**Shape transformation data**:
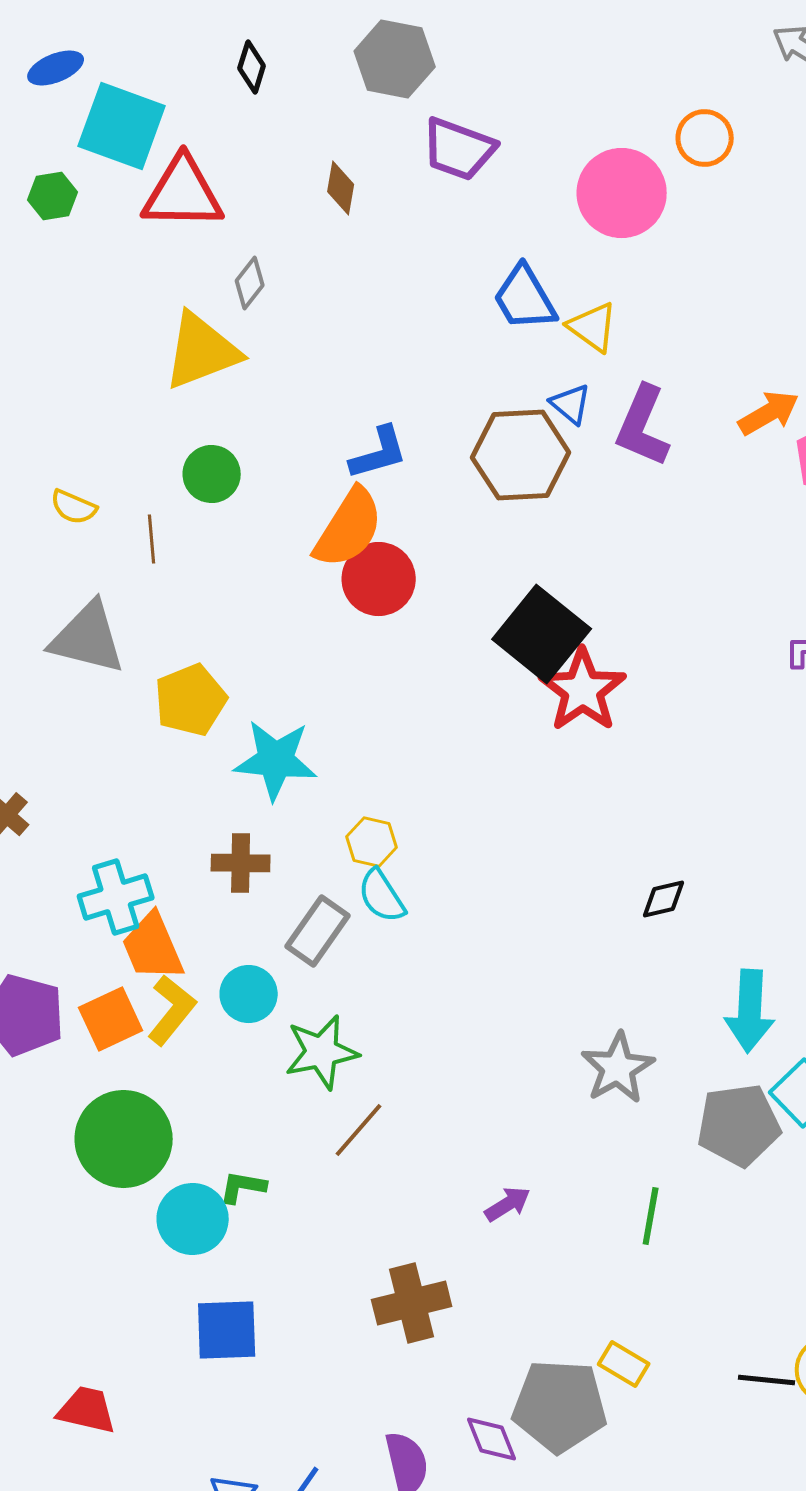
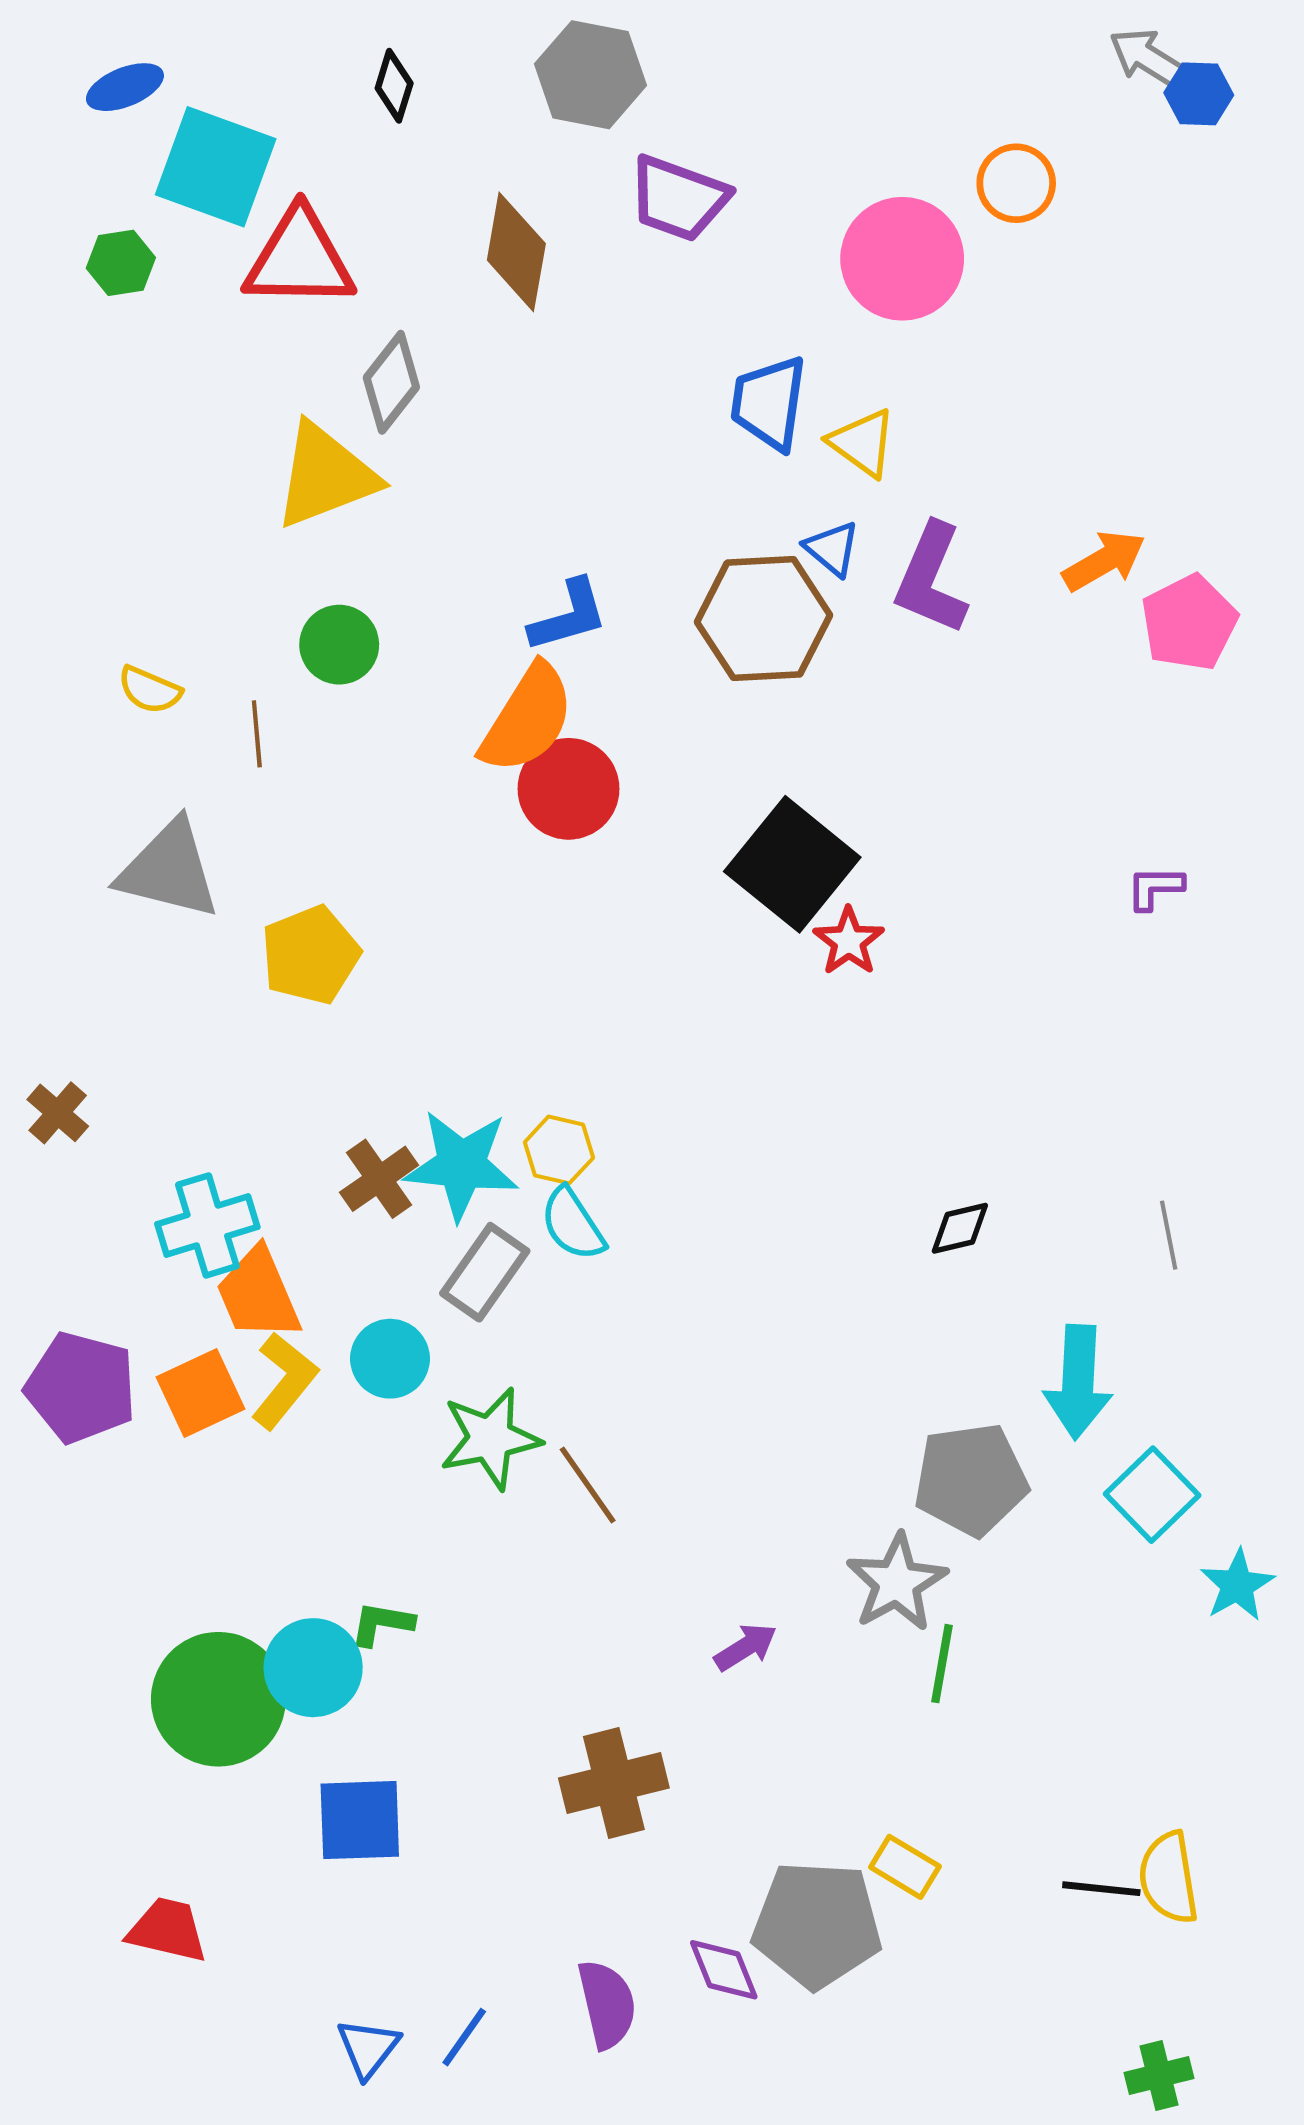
brown diamond: (341, 188) -> (516, 252), size x1.6
gray diamond: (250, 283) -> (391, 382), size x1.4
blue trapezoid: (525, 298) -> (769, 403), turned 38
red star: (583, 690) -> (849, 941), size x0.6
cyan star: (276, 760) -> (461, 1165), moved
brown cross: (241, 863) -> (379, 1179), turned -36
gray star: (618, 1068) -> (897, 1583), moved
gray pentagon: (739, 1125) -> (971, 1480), moved
brown line: (359, 1130) -> (588, 1485), moved, turned -76
green circle: (124, 1139) -> (218, 1699), moved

**How to complete this task**:
All lines above from the one containing "cyan star: (276, 760) -> (461, 1165), moved" to the one containing "brown line: (359, 1130)" must be repeated exactly, both lines included, and no others.

**Reply**:
cyan star: (276, 760) -> (461, 1165), moved
brown cross: (241, 863) -> (379, 1179), turned -36
gray star: (618, 1068) -> (897, 1583), moved
gray pentagon: (739, 1125) -> (971, 1480), moved
brown line: (359, 1130) -> (588, 1485), moved, turned -76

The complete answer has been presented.